# EXERCISE
Return, word for word, the lines of the listing below from the one with "J1 pin 2: GND -> none" through the one with "U4 pin OUT: CV -> CLK", and no other lines.

# SUPPLIED MATERIAL
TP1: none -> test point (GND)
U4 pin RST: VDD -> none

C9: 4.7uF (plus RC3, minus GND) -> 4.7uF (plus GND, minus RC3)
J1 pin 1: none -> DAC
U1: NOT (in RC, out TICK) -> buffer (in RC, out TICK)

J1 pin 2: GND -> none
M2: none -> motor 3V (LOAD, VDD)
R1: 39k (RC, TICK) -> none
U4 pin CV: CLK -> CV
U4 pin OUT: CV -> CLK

* * *

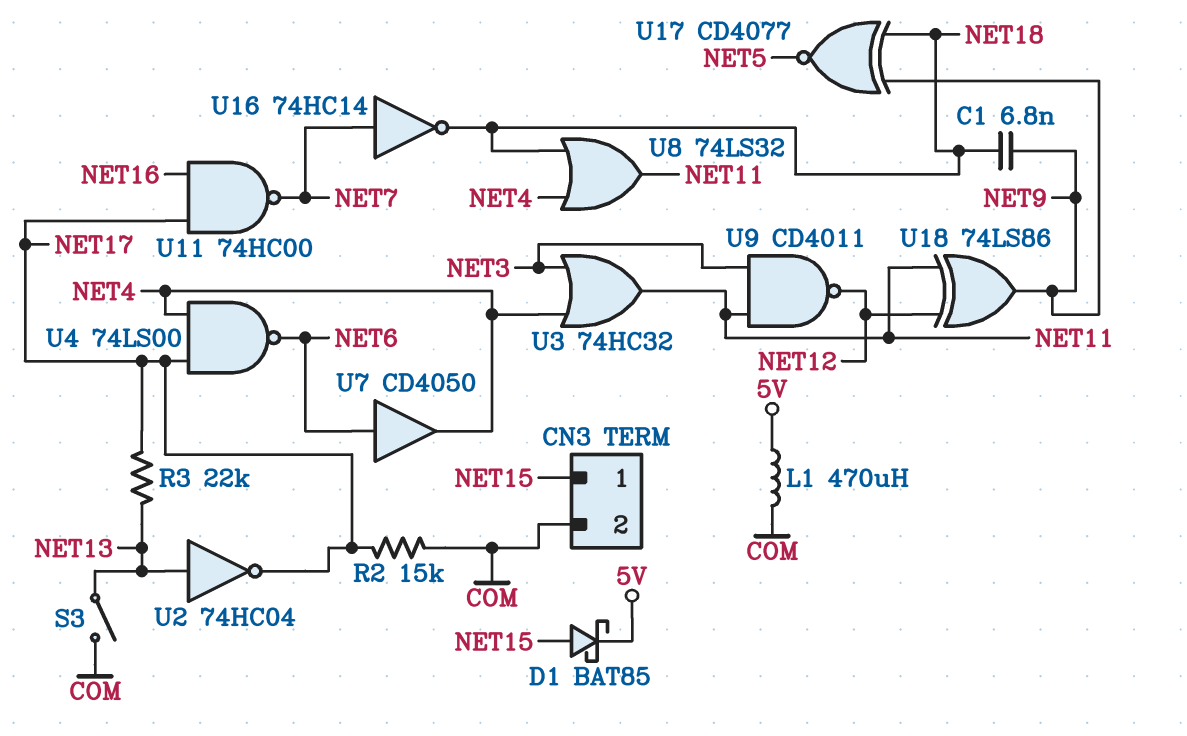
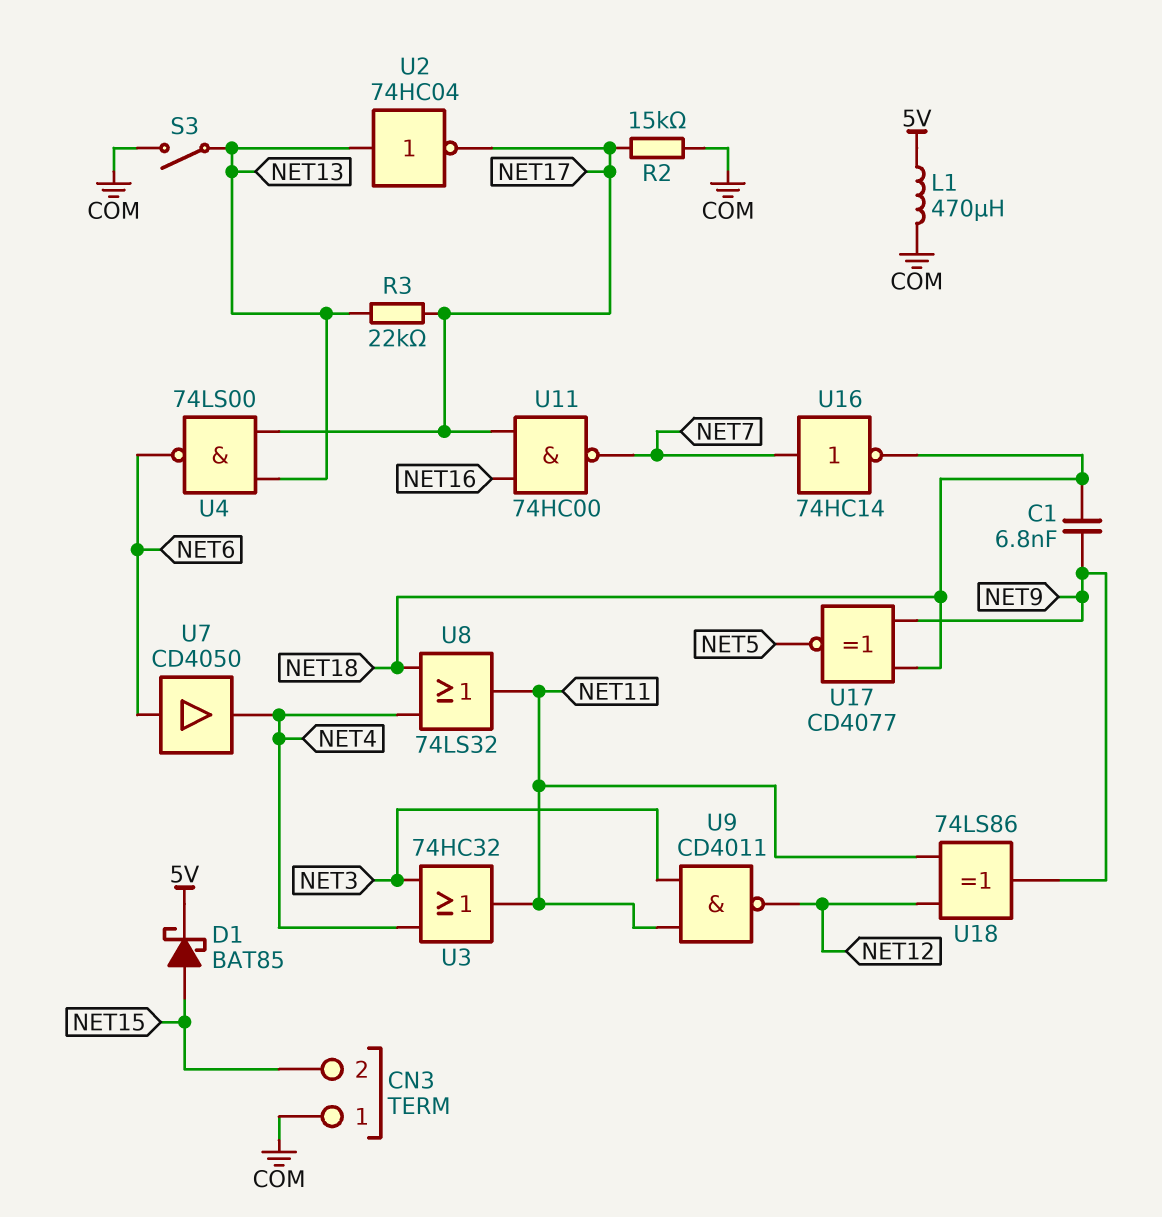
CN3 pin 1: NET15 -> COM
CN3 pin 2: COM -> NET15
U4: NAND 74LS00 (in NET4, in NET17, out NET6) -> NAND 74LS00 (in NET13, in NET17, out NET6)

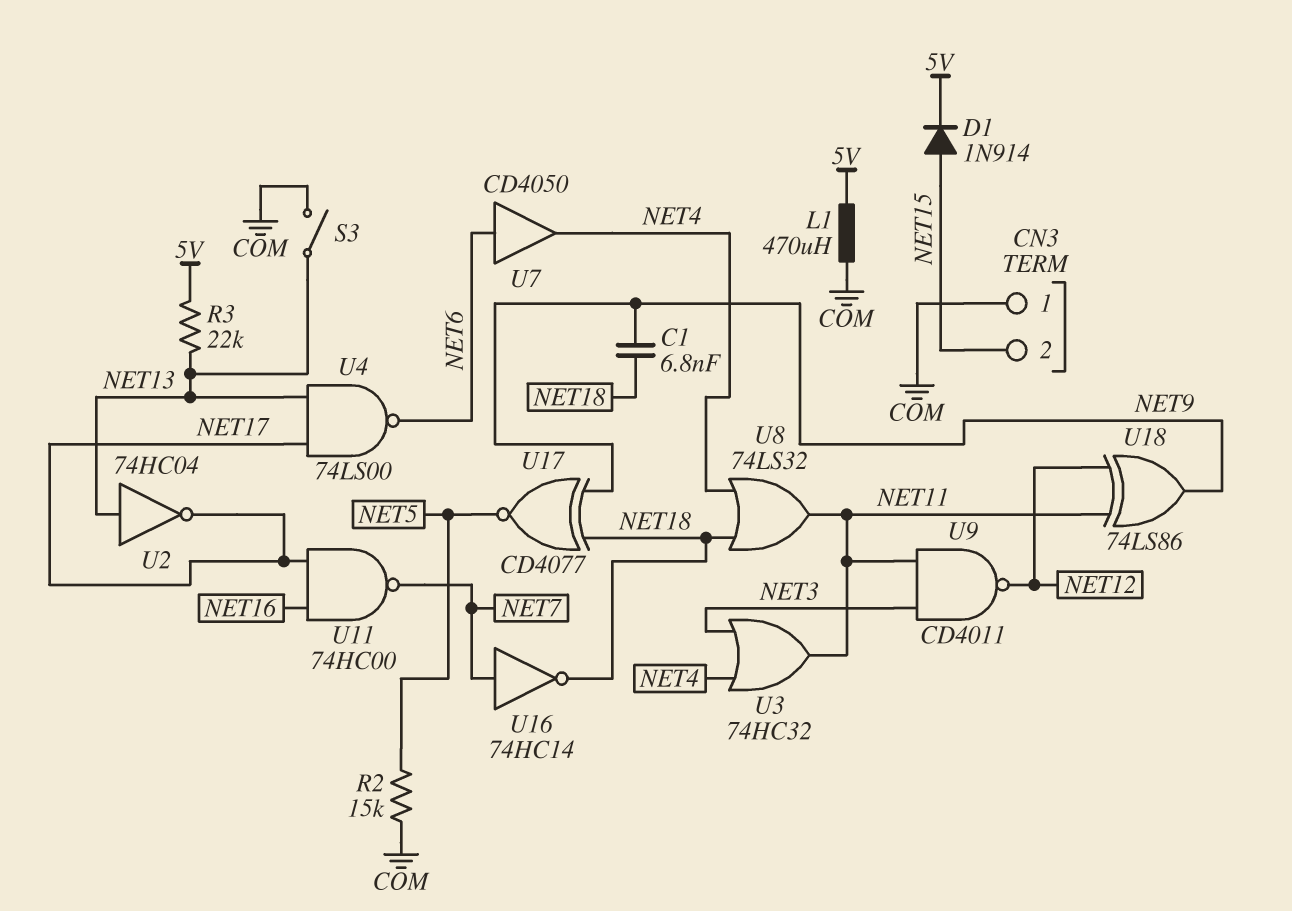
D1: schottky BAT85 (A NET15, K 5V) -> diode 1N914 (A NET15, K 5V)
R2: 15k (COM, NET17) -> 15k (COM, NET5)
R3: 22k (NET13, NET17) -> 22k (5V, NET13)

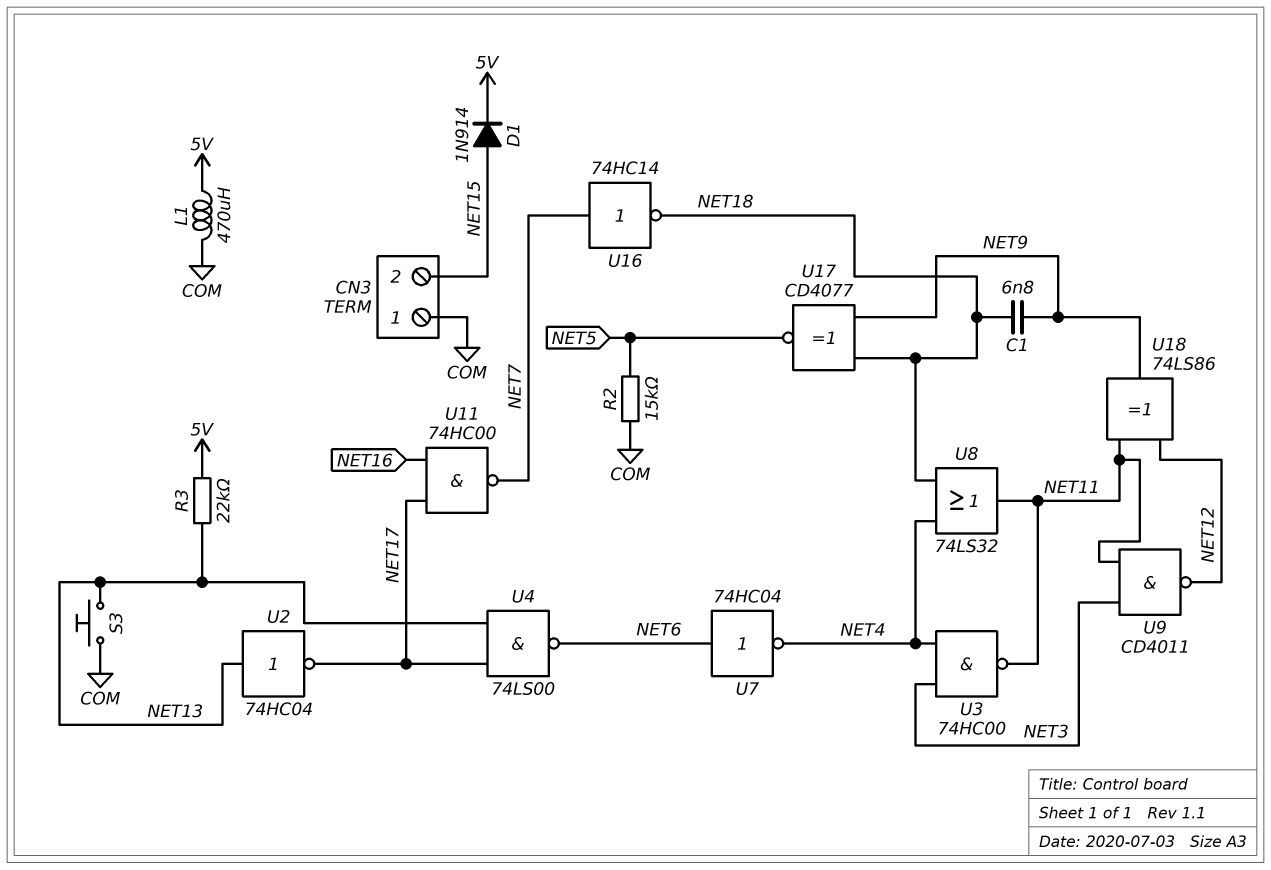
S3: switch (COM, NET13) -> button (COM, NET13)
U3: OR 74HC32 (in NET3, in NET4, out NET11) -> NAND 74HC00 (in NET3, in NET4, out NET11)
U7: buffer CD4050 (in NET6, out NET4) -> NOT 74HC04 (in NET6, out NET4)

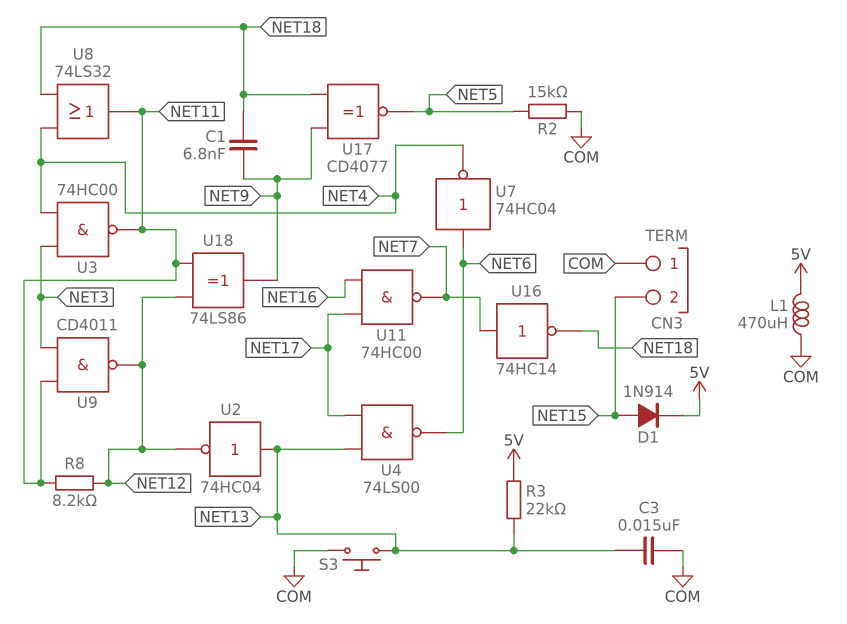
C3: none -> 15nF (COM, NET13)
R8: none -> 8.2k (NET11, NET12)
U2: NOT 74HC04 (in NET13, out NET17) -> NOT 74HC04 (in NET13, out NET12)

# OUTPUT FOR THIS TASK
J1 pin 2: GND -> none
M2: none -> motor 3V (LOAD, VDD)
R1: 39k (RC, TICK) -> none
U4 pin CV: CLK -> CV
U4 pin OUT: CV -> CLK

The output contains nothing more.